AIM OF THE TASK:
All the data below goes into the copy word for word, but the pictures don't.

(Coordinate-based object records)
* * * * * * *

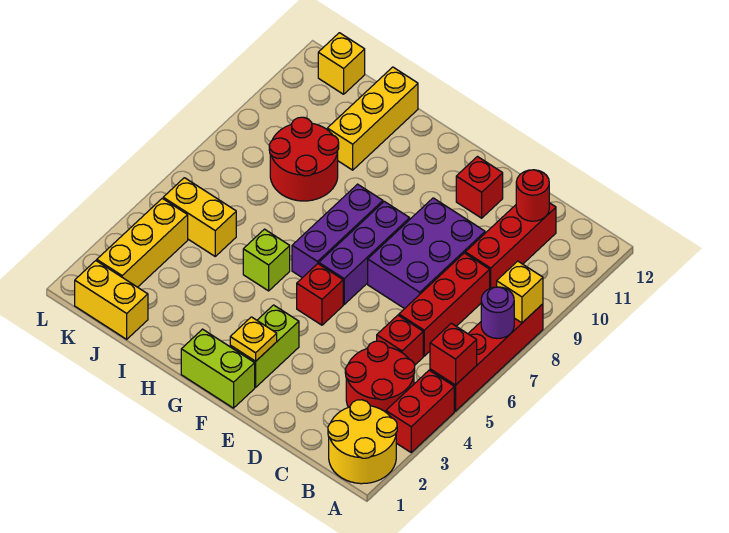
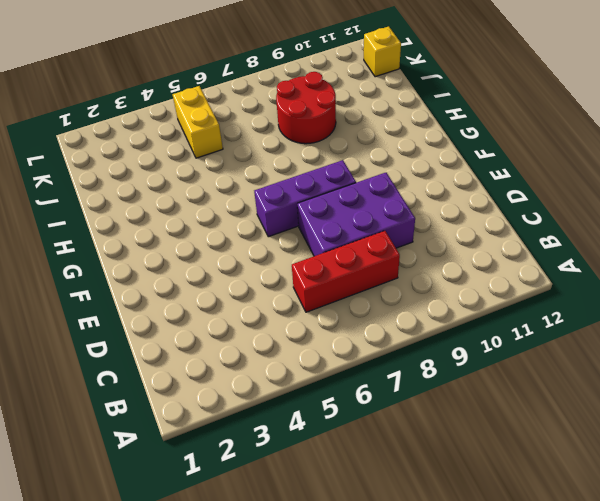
none -> yellow 2x2 round brick [328,400,397,484]
none -> red 1x2 brick [386,370,454,452]
none -> red 1x4 brick [430,304,543,411]

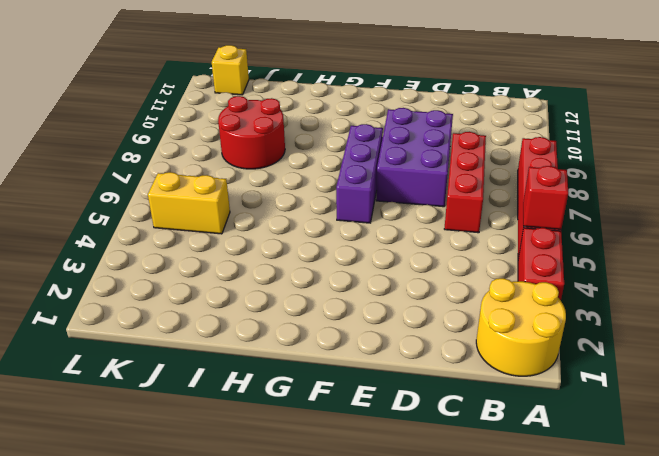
none -> red 2x2 round brick [345,341,415,412]
none -> red 1x1 brick [377,315,423,365]
none -> red 1x3 brick [465,203,556,288]

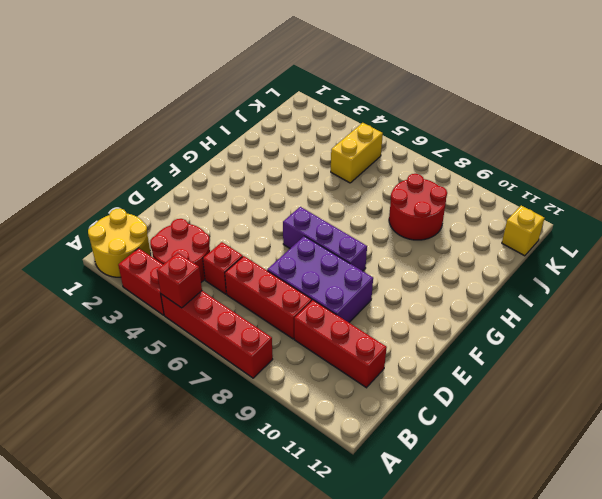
none -> red 1x1 brick [456,157,503,218]
none -> lime 1x2 brick [181,329,255,408]
none -> lime 1x2 brick [230,305,299,387]

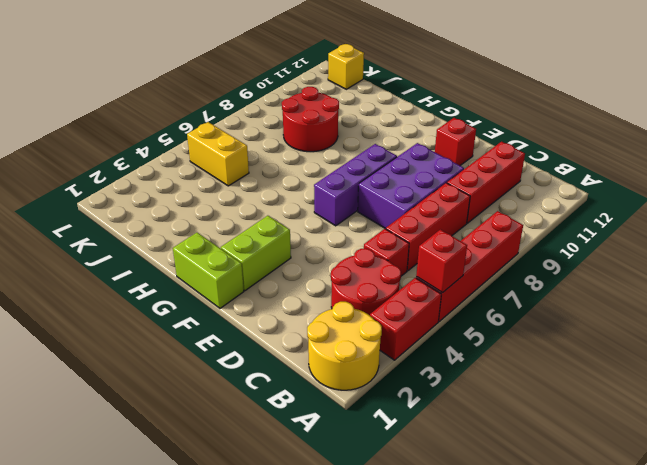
none -> red 1x1 brick [297,264,343,325]
none -> purple 1x3 brick [292,184,383,278]
none -> lime 1x1 brick [243,229,290,291]

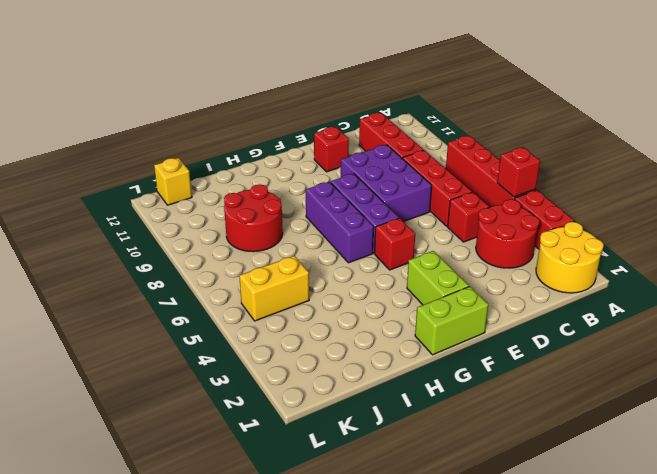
none -> lime 1x1 brick [243,229,290,291]
none -> yellow 1x3 brick [327,67,418,170]
none -> yellow 1x2 brick [75,261,148,339]

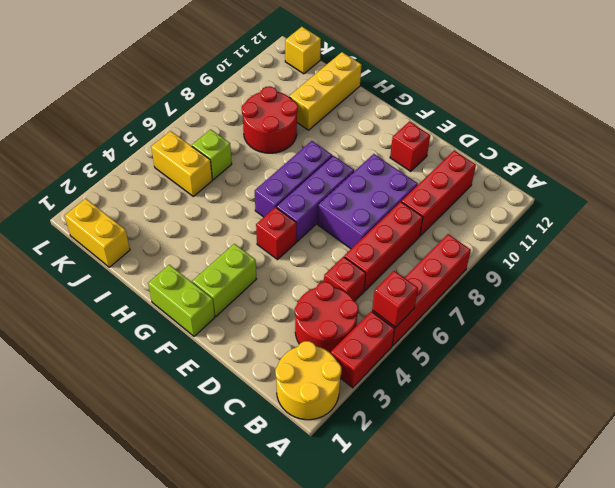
lime 1x1 brick [192,130,232,180] -> lime 1x1 brick moved to [243,229,290,291]
none -> yellow 1x3 brick [97,198,188,287]
none -> purple 1x1 round brick [481,287,514,338]
none -> yellow 1x1 brick [497,261,543,323]

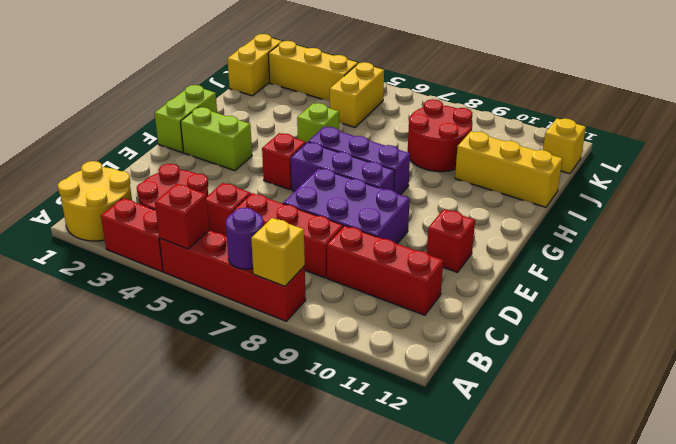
none -> red 1x1 round brick [516,170,549,221]
none -> yellow 1x1 plate [230,317,277,361]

* * * * * * *

RESULT OF THIS TASK:
none -> yellow 2x2 round brick [328,400,397,484]
none -> red 1x2 brick [386,370,454,452]
none -> red 1x4 brick [430,304,543,411]

none -> red 2x2 round brick [345,341,415,412]
none -> red 1x1 brick [377,315,423,365]
none -> red 1x3 brick [465,203,556,288]

none -> red 1x1 brick [456,157,503,218]
none -> lime 1x2 brick [181,329,255,408]
none -> lime 1x2 brick [230,305,299,387]

none -> red 1x1 brick [297,264,343,325]
none -> purple 1x3 brick [292,184,383,278]
none -> lime 1x1 brick [243,229,290,291]

none -> lime 1x1 brick [243,229,290,291]
none -> yellow 1x3 brick [327,67,418,170]
none -> yellow 1x2 brick [75,261,148,339]

lime 1x1 brick [192,130,232,180] -> lime 1x1 brick moved to [243,229,290,291]
none -> yellow 1x3 brick [97,198,188,287]
none -> purple 1x1 round brick [481,287,514,338]
none -> yellow 1x1 brick [497,261,543,323]

none -> red 1x1 round brick [516,170,549,221]
none -> yellow 1x1 plate [230,317,277,361]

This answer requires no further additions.